> **Instructions for the task**: Lines from the one with "SCALE1 pin VCC: 3V3 -> none" to the end of the material, both included: print them exactly and print nothing else. Omit the pictures.

> **Listed entries**:
==*==
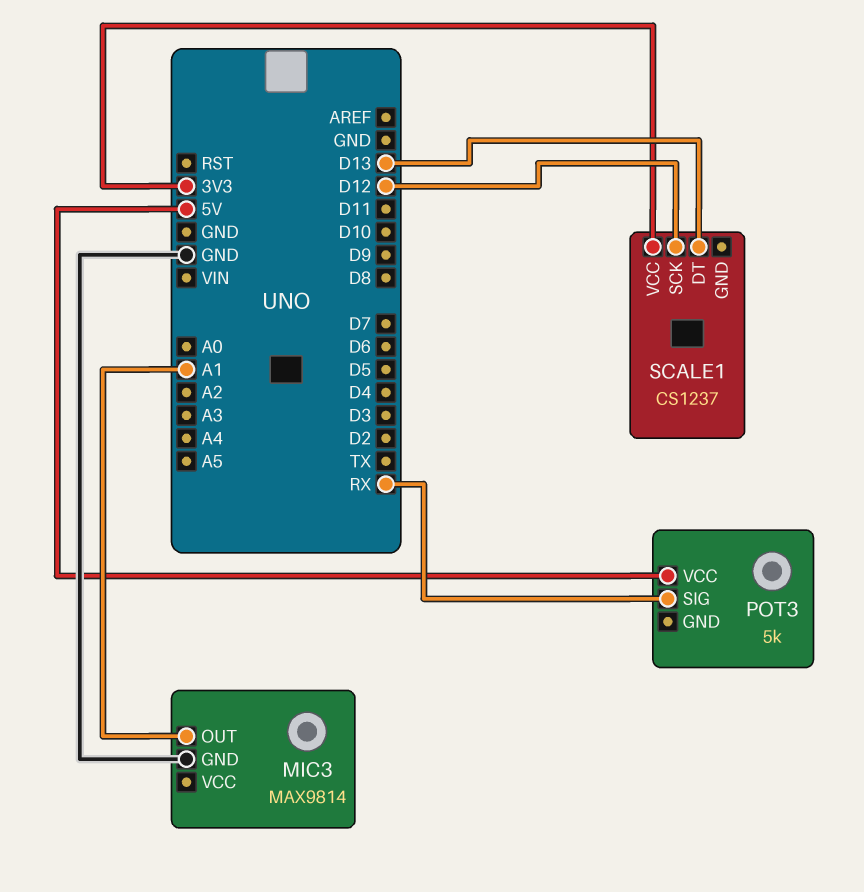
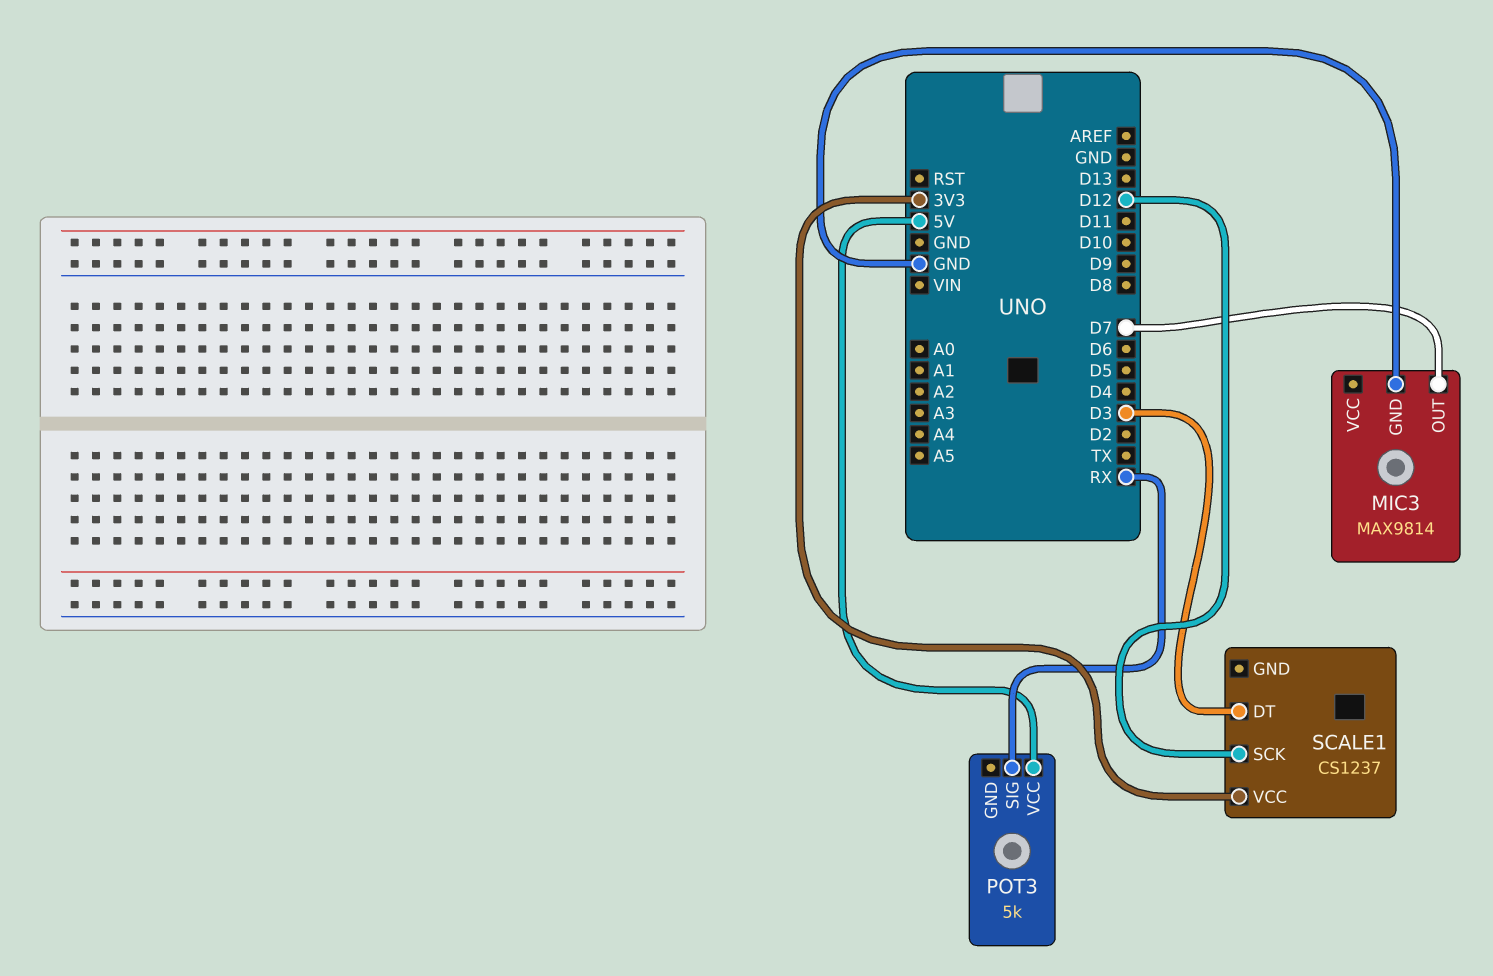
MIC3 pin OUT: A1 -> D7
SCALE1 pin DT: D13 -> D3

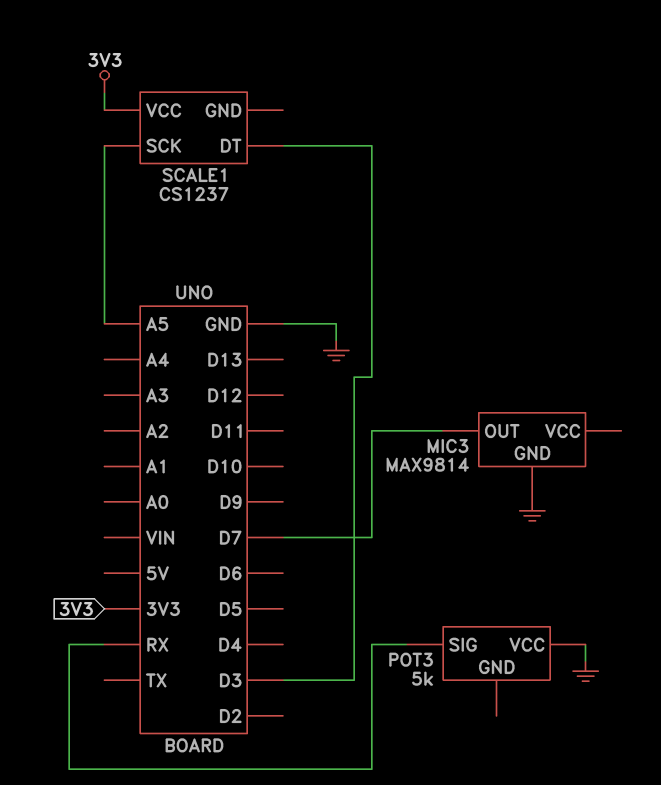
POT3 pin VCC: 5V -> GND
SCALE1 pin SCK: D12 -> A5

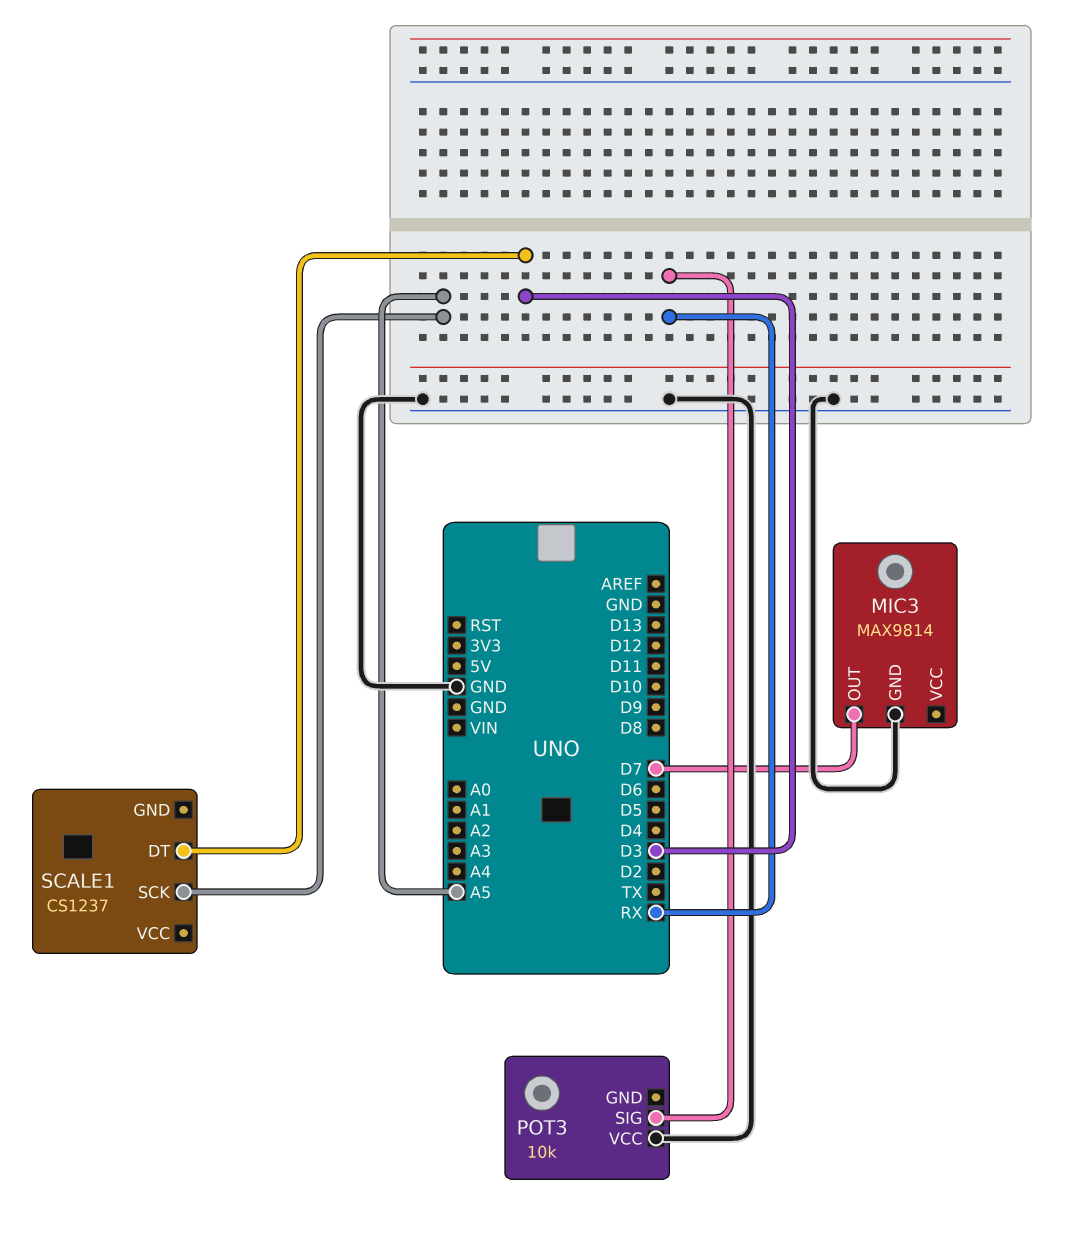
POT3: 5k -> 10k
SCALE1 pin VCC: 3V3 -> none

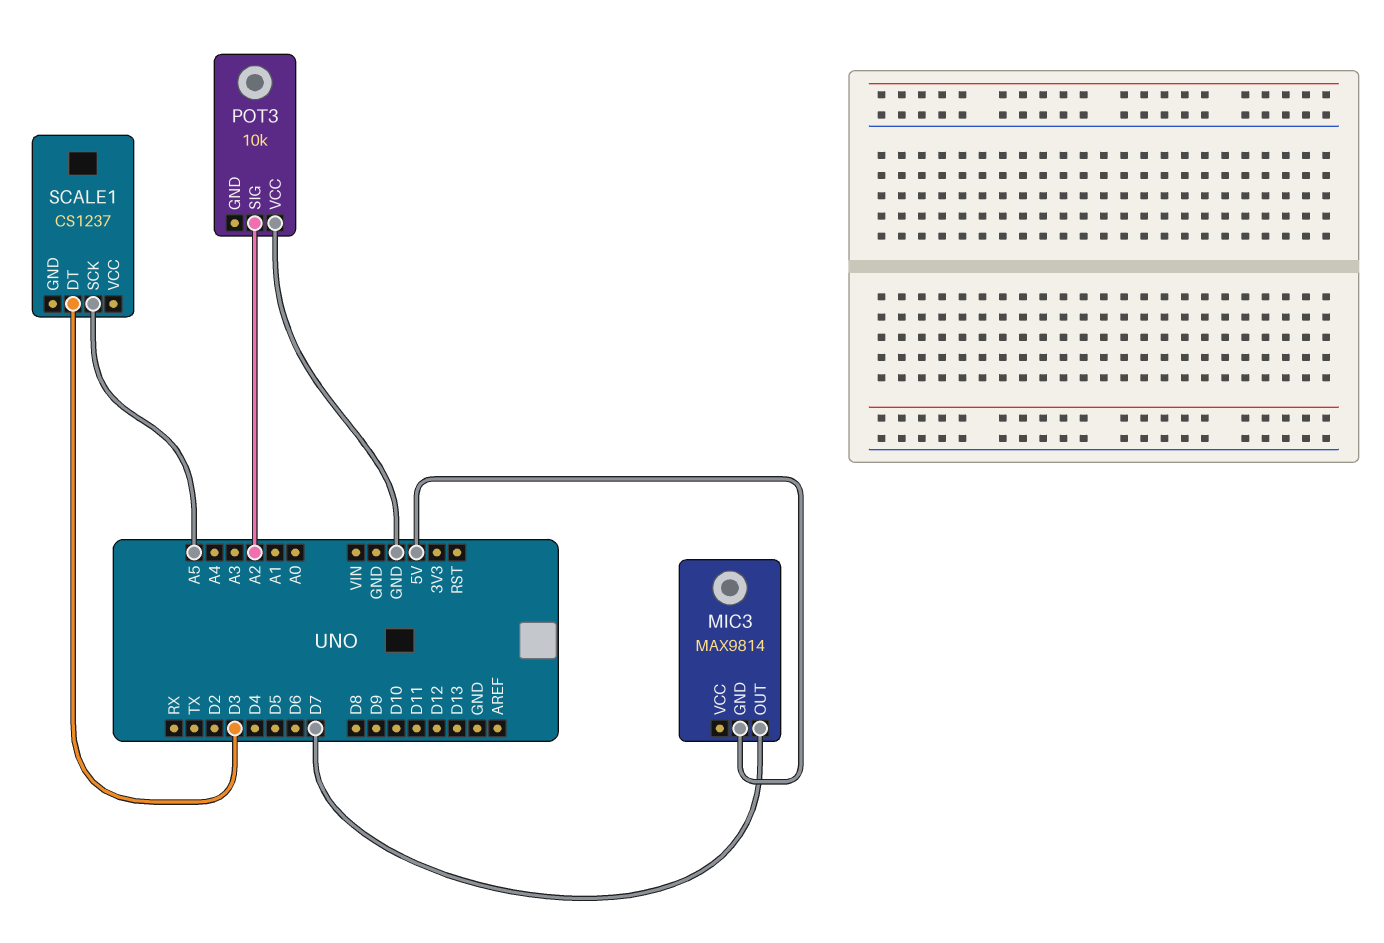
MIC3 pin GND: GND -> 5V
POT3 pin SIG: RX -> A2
==*==
> **Solution to this task**:
SCALE1 pin VCC: 3V3 -> none

MIC3 pin GND: GND -> 5V
POT3 pin SIG: RX -> A2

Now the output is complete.